_DATA SECTION_
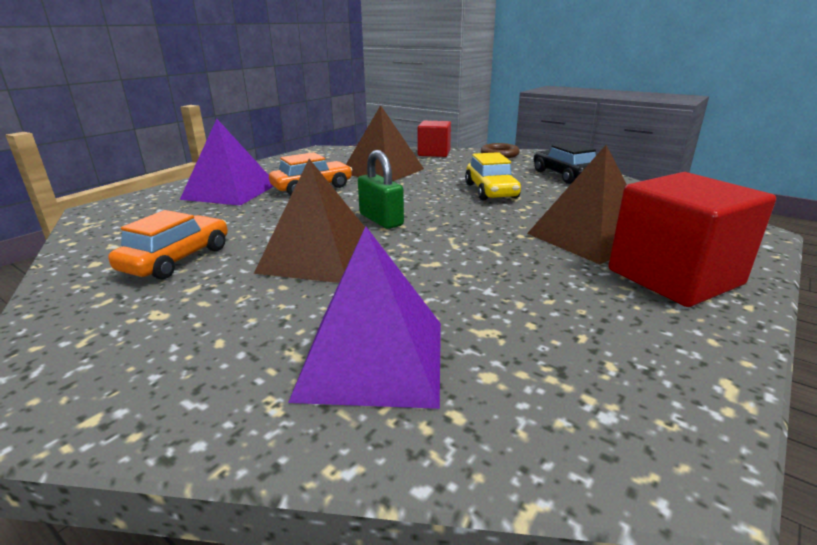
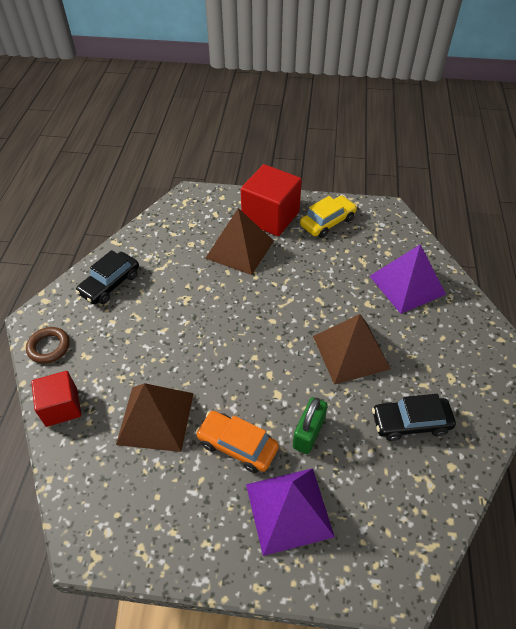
camera: 120 degrees left, 25 degrees up
(177, 259) = (410, 422): orange car -> black car
(381, 220) = (278, 352): green padlock -> green padlock (308, 433)
(491, 191) = (178, 315): yellow car -> yellow car (327, 222)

_EXERCISE PROMPT_
If a line holds a picture, skip the picture and transcribe the rest of the material exactly.

_OUTPUT OF THE TASK_
camera: 120 degrees left, 25 degrees up
(177, 259) = (410, 422): orange car -> black car
(381, 220) = (278, 352): green padlock -> green padlock (308, 433)
(491, 191) = (178, 315): yellow car -> yellow car (327, 222)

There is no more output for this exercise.